▶ What is expected
How many lines in the data below contain the word "GATE"? State only the number.

(Before-and-after change data)
+++++
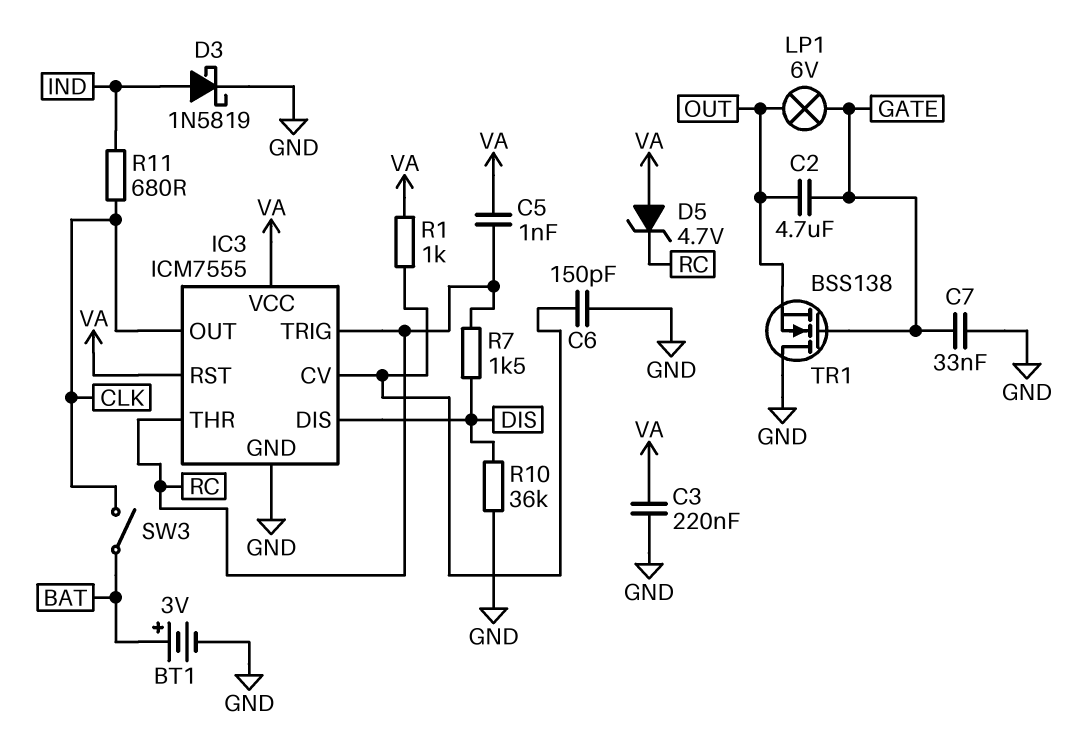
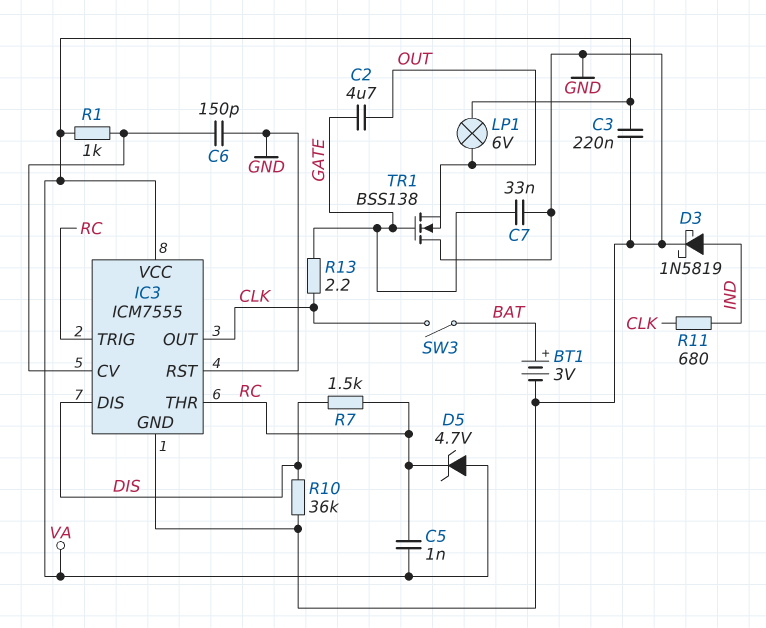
IC3 pin RST: VA -> GND
LP1: lamp 6V (GATE, OUT) -> lamp 6V (OUT, VA)
R13: none -> 2.2 (CLK, GATE)

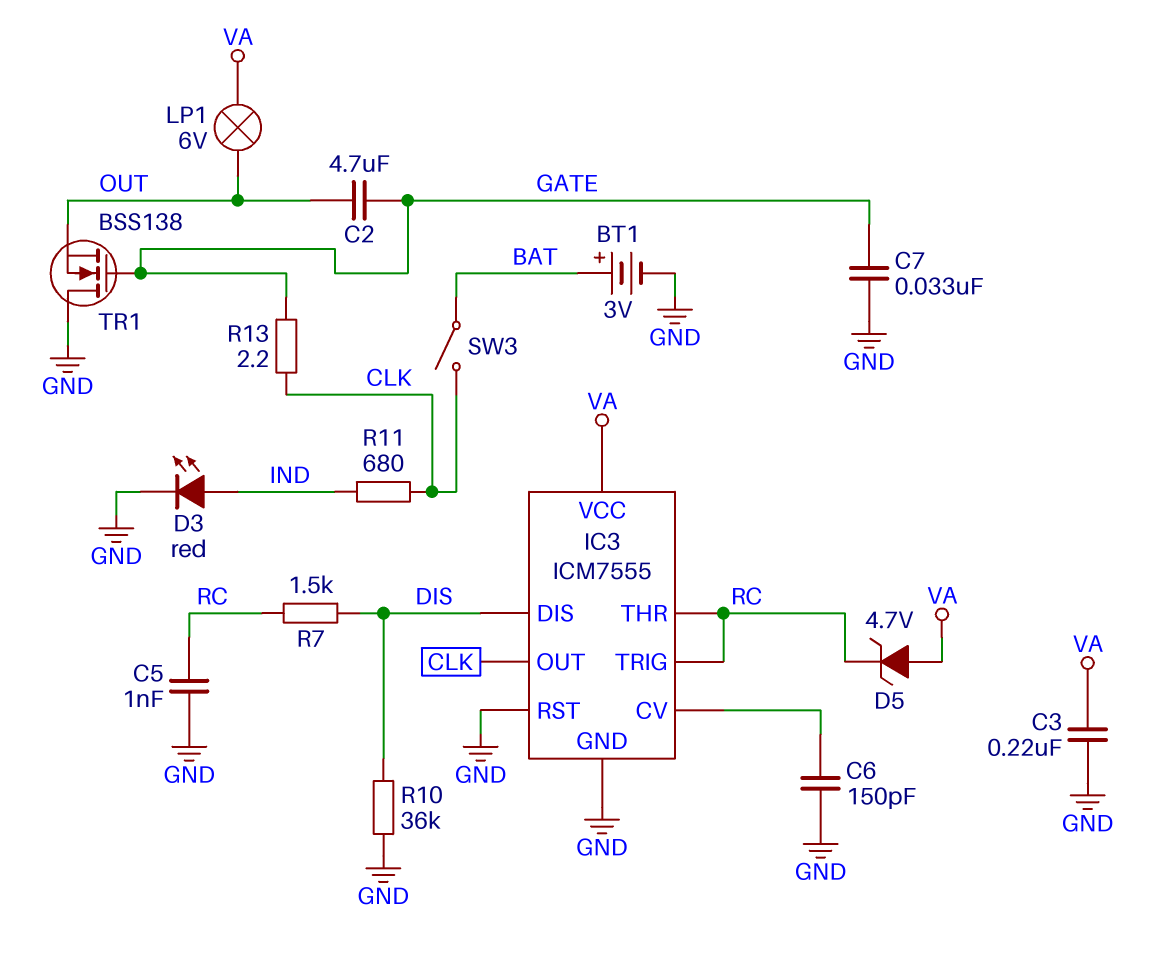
C5: 1nF (RC, VA) -> 1nF (GND, RC)
D3: schottky 1N5819 (A IND, K GND) -> LED red (A IND, K GND)
R1: 1k (IC3/CV, VA) -> none

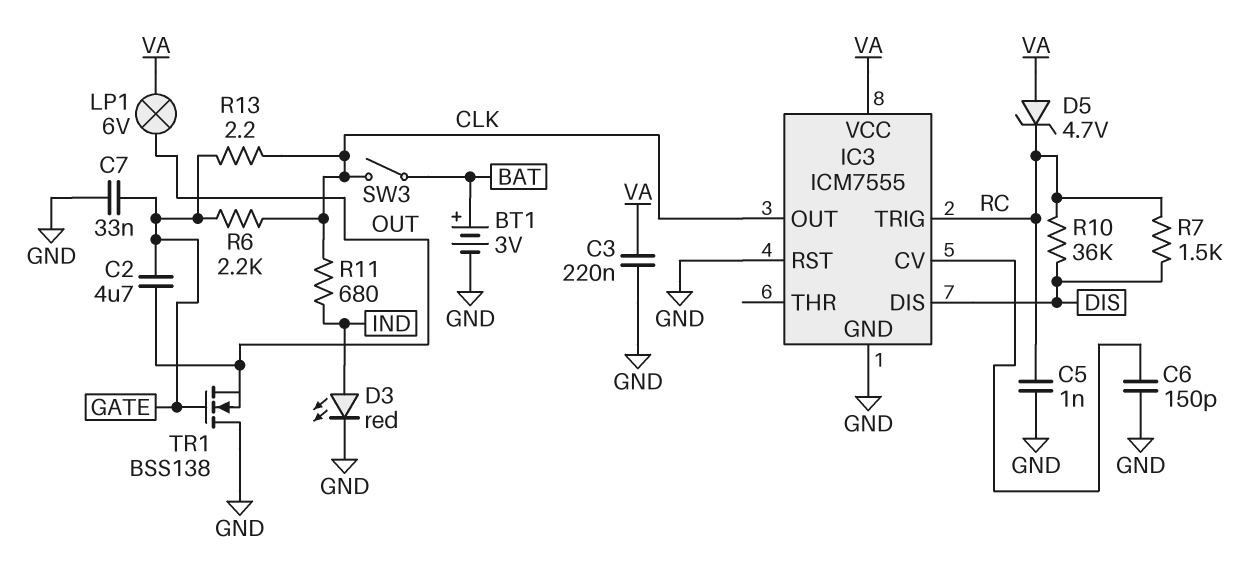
IC3 pin THR: RC -> none
R6: none -> 2.2k (CLK, GATE)
R10: 36k (DIS, GND) -> 36k (DIS, RC)

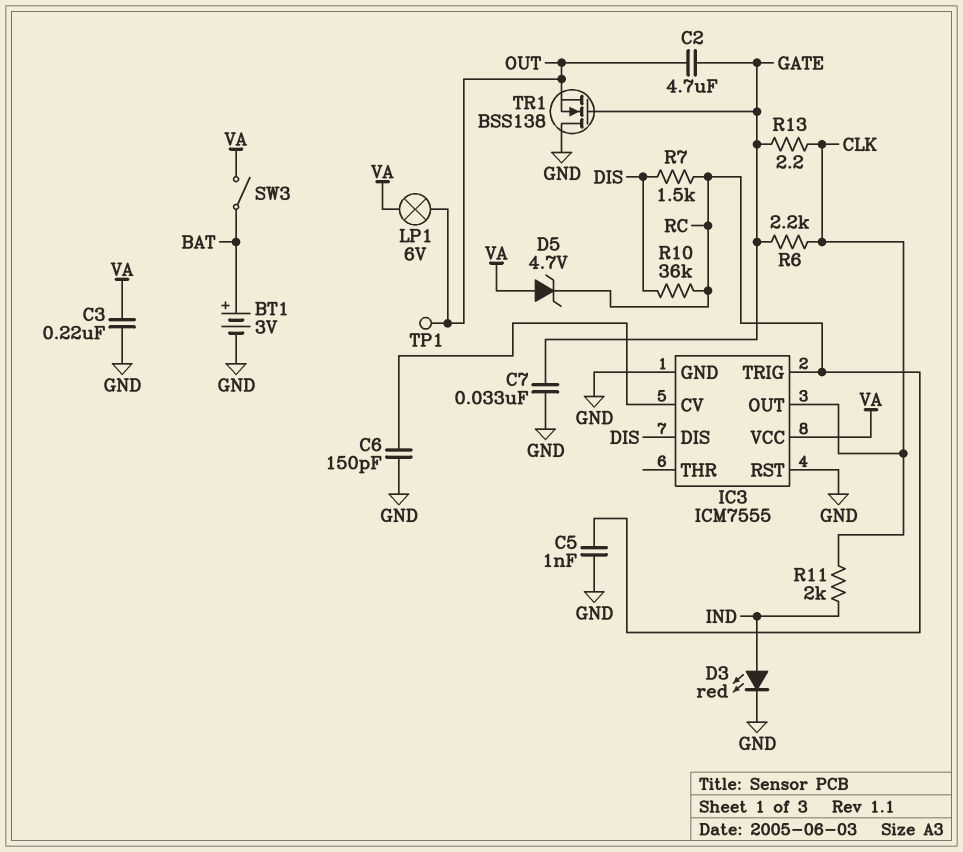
R11: 680 (CLK, IND) -> 2k (CLK, IND)
SW3: switch (BAT, CLK) -> switch (BAT, VA)
TP1: none -> test point (OUT)

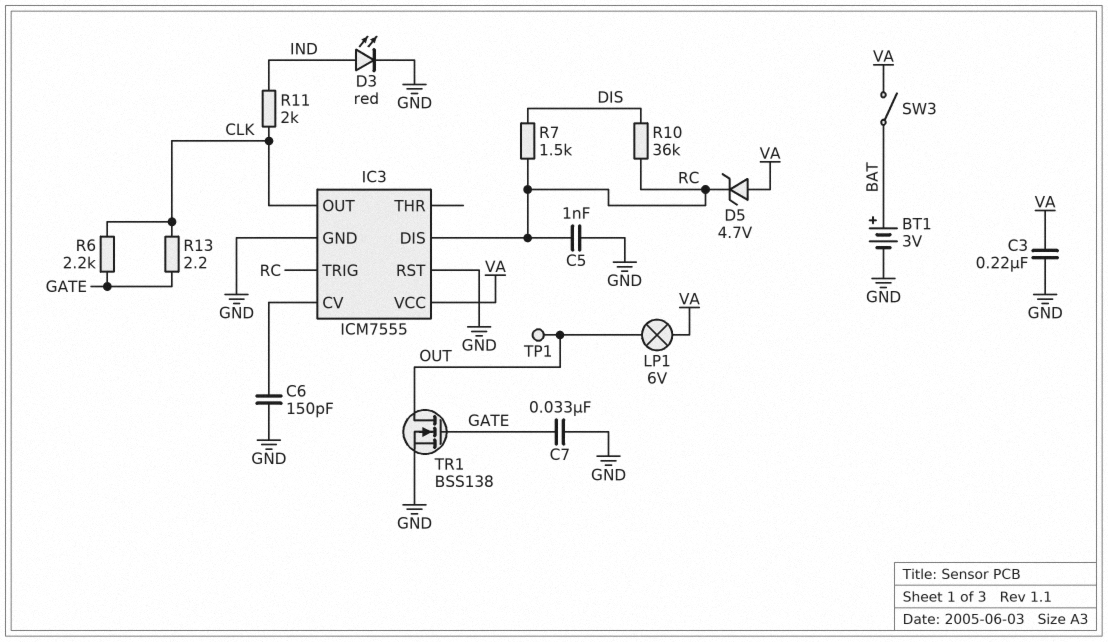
C2: 4.7uF (GATE, OUT) -> none
IC3 pin DIS: DIS -> RC
TR1: NMOS BSS138 (G GATE, D GND, S OUT) -> NMOS BSS138 (G GATE, D OUT, S GND)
+++++
▶ Output of the task
5